▶ **Problem details**
Although the data below holds other lines too, output only those from the line with "green cupcake: 2 -> 1" up to and including the line with "pink donut: 2 -> 0", exactly as they appear.

▶ **Record excerpts**
☆ ☆ ☆

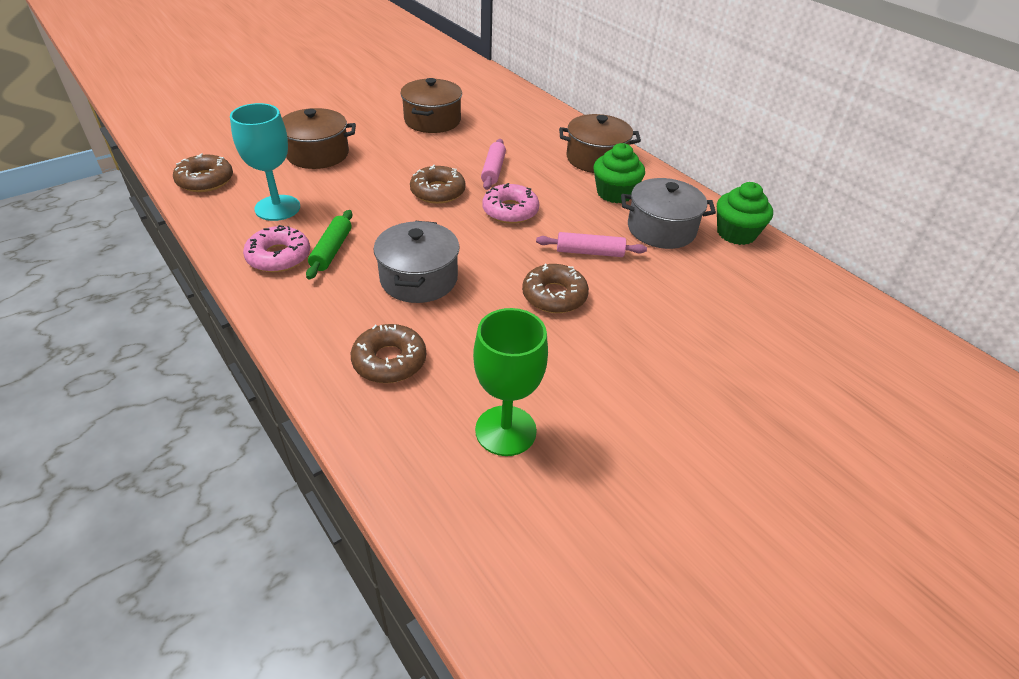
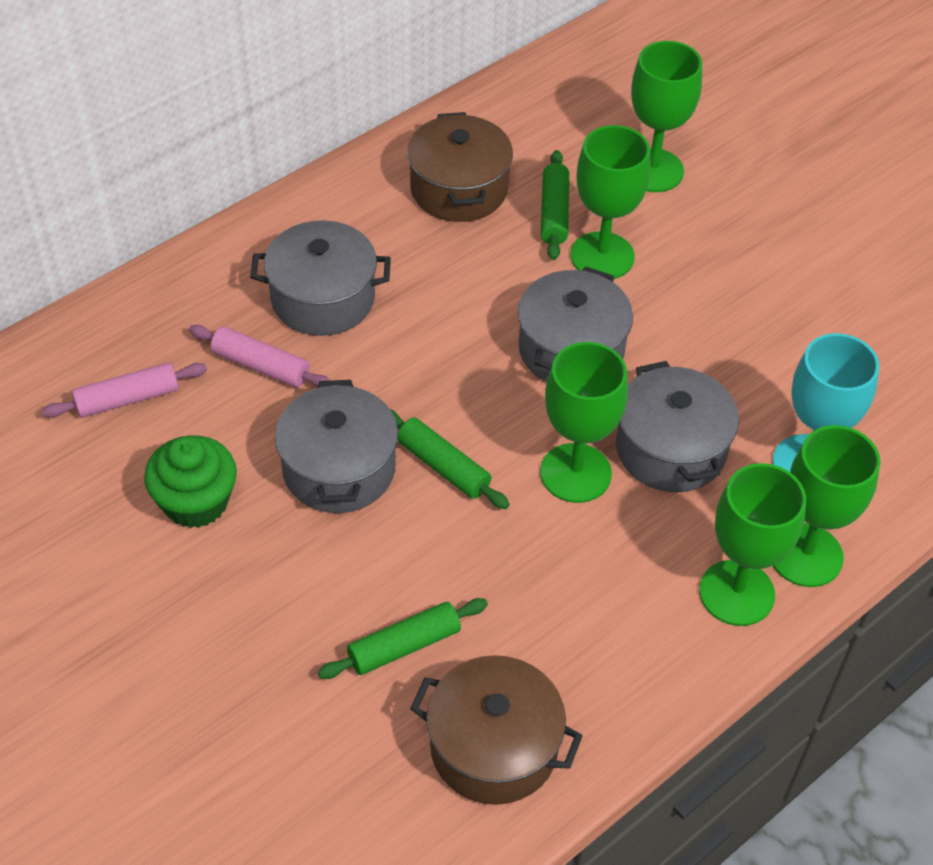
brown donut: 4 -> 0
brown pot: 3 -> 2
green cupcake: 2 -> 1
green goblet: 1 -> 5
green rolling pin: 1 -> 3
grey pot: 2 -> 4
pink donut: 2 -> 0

☆ ☆ ☆

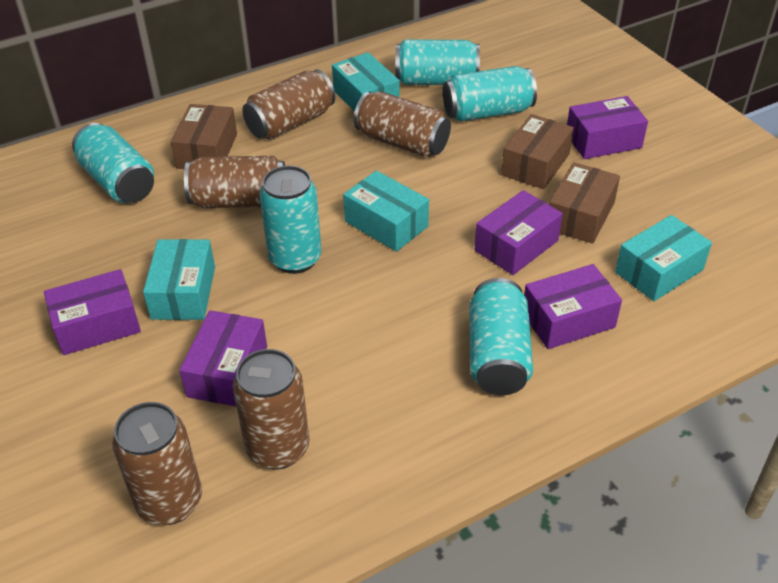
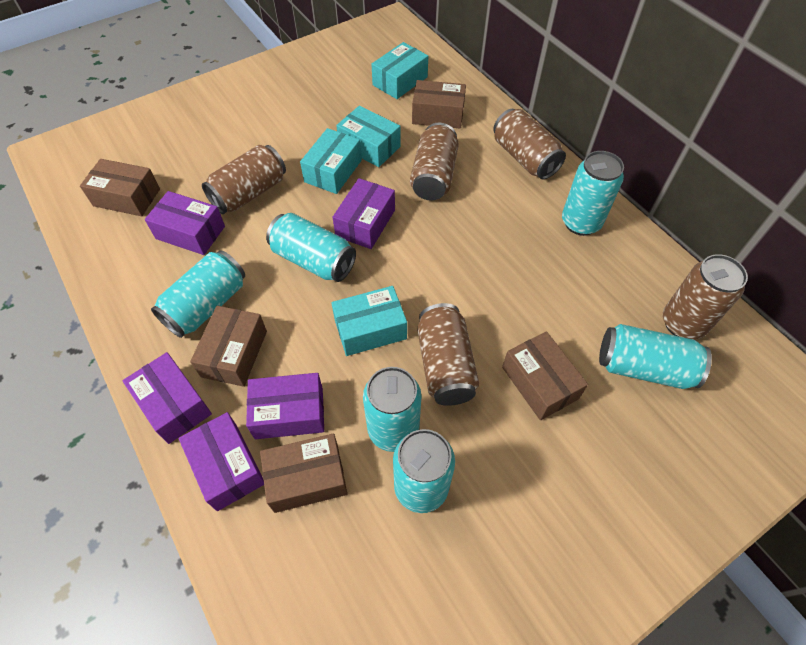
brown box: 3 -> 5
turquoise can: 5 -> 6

☆ ☆ ☆

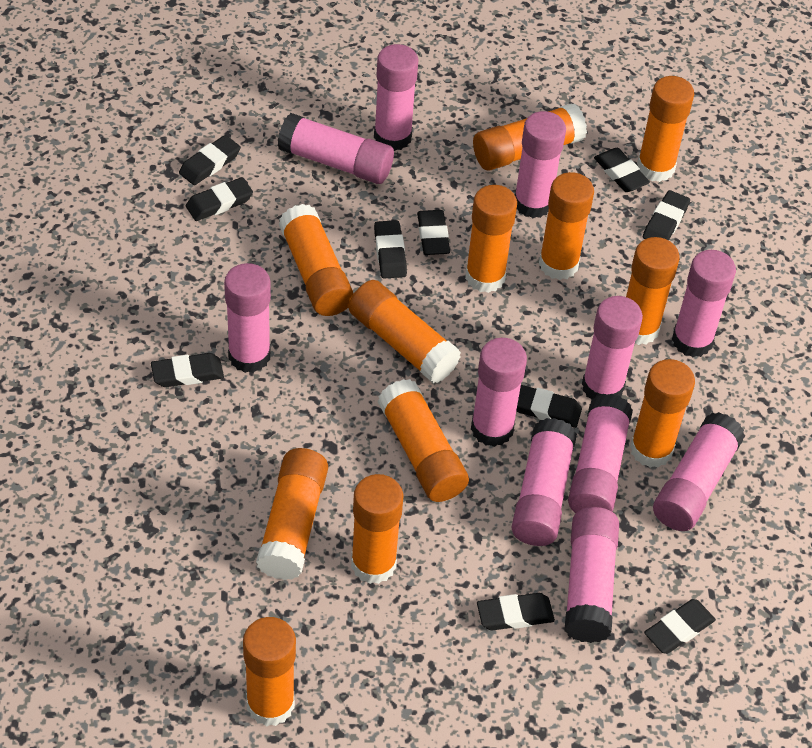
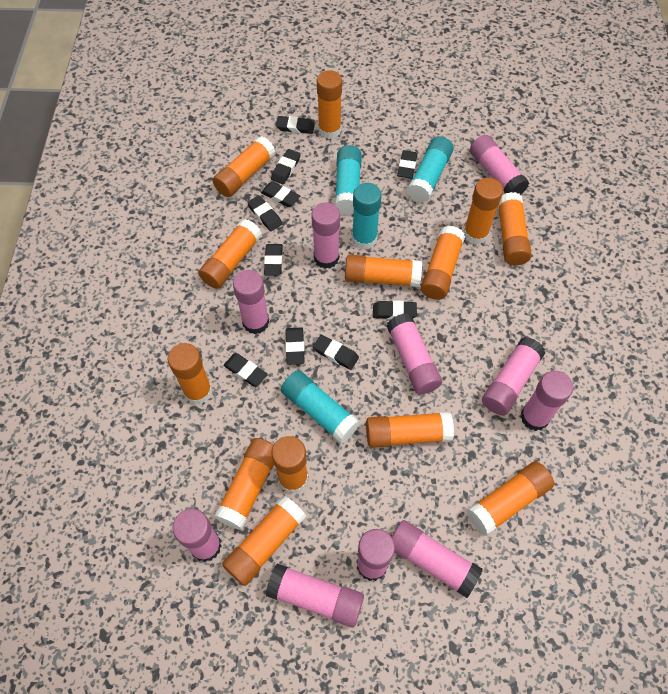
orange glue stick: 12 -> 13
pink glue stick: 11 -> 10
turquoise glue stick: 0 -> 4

☆ ☆ ☆

▶ **Result for this task**
green cupcake: 2 -> 1
green goblet: 1 -> 5
green rolling pin: 1 -> 3
grey pot: 2 -> 4
pink donut: 2 -> 0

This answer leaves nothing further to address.